━━━ The input ━━━

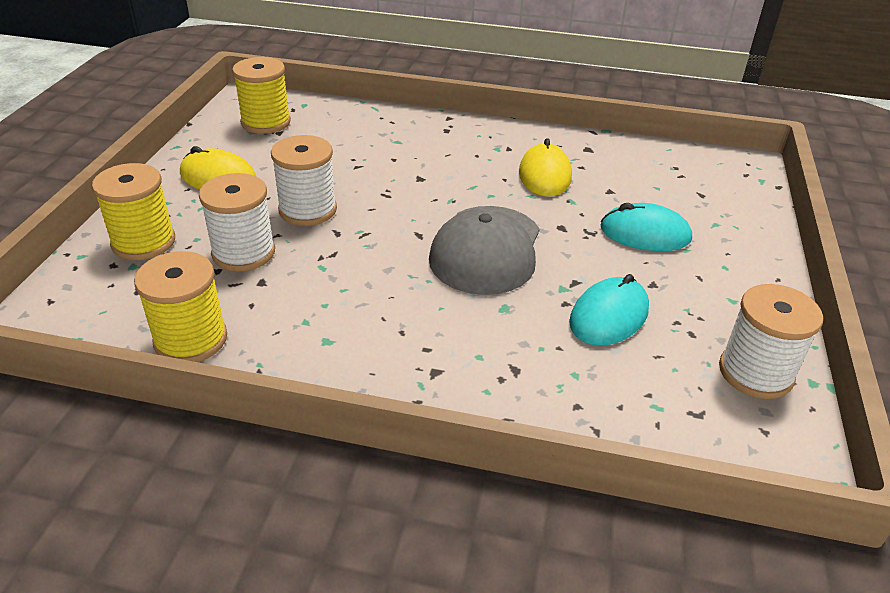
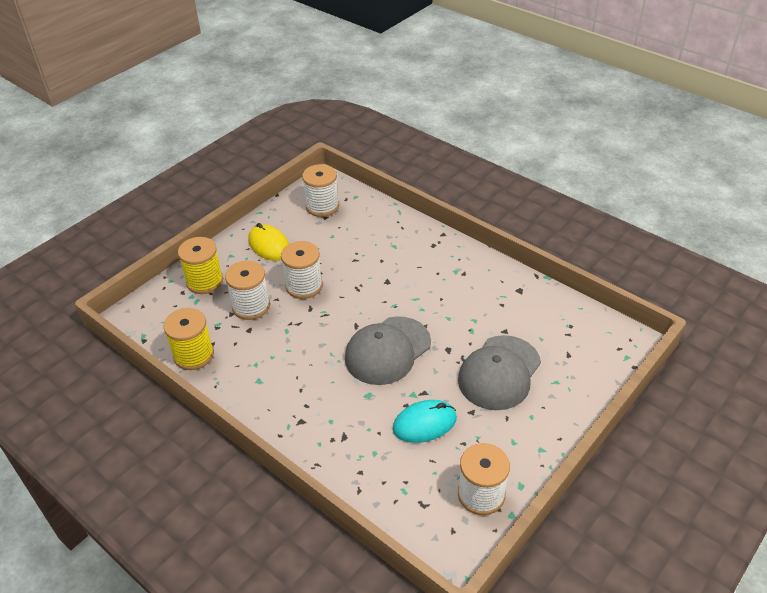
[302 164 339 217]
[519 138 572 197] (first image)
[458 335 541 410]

━━━
━━━ The input ━━━

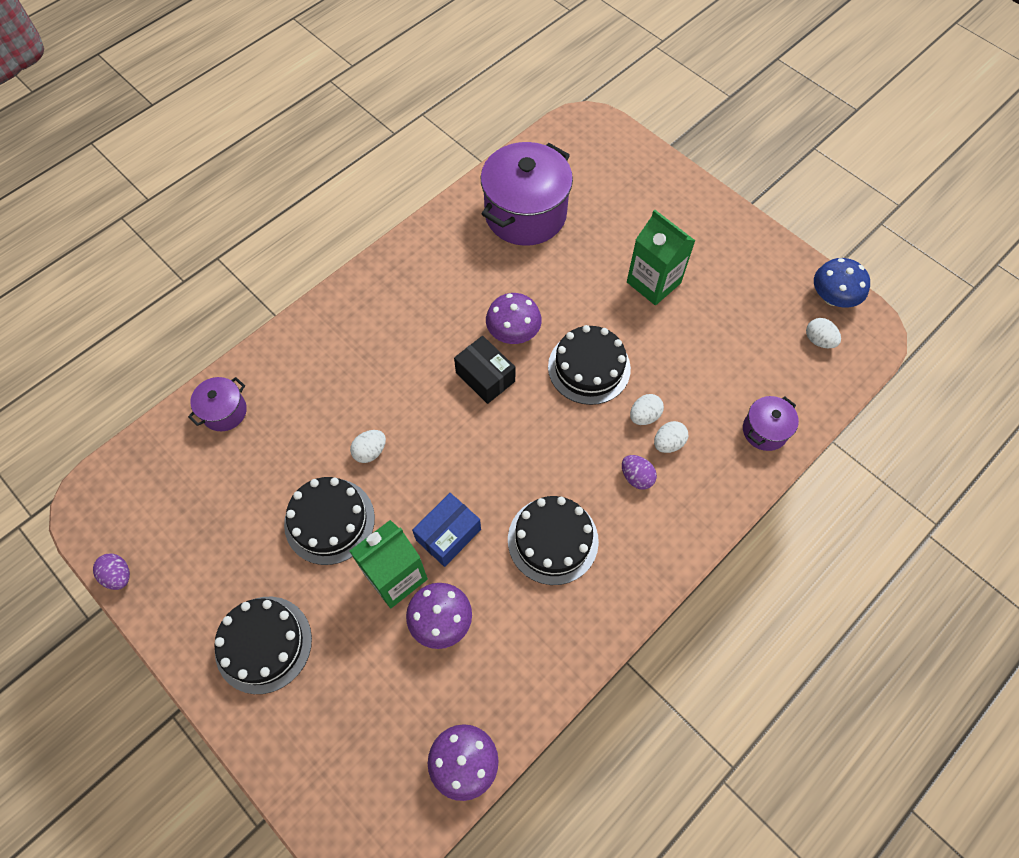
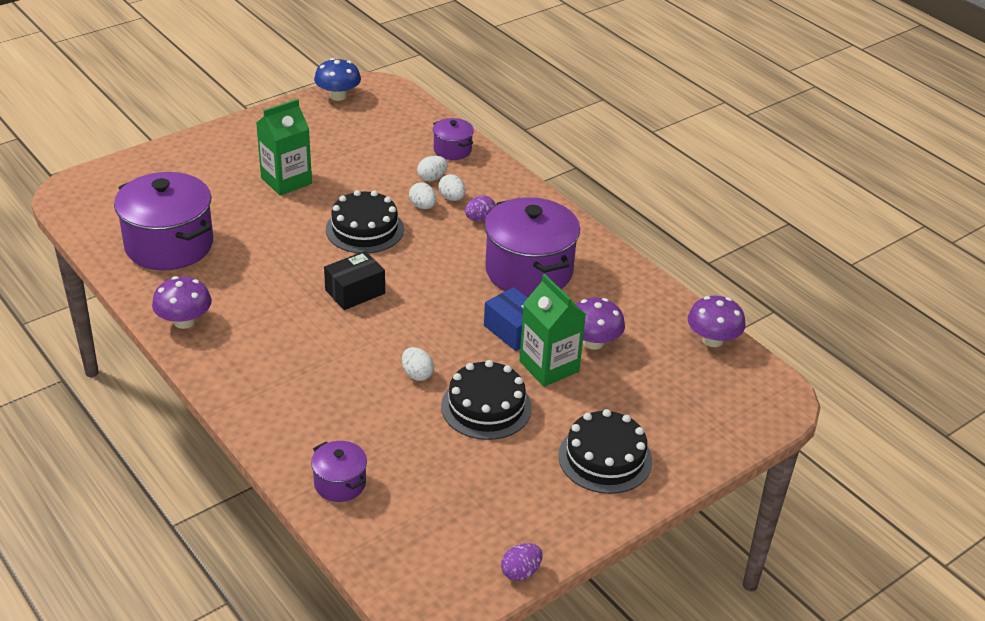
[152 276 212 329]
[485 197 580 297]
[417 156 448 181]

━━━

Once you find the line with "[302 164 339 217]" above, print it and every line after it up to and including the line with "[458 335 541 410]", exactly as written and nothing else.

Task result:
[302 164 339 217]
[519 138 572 197] (first image)
[458 335 541 410]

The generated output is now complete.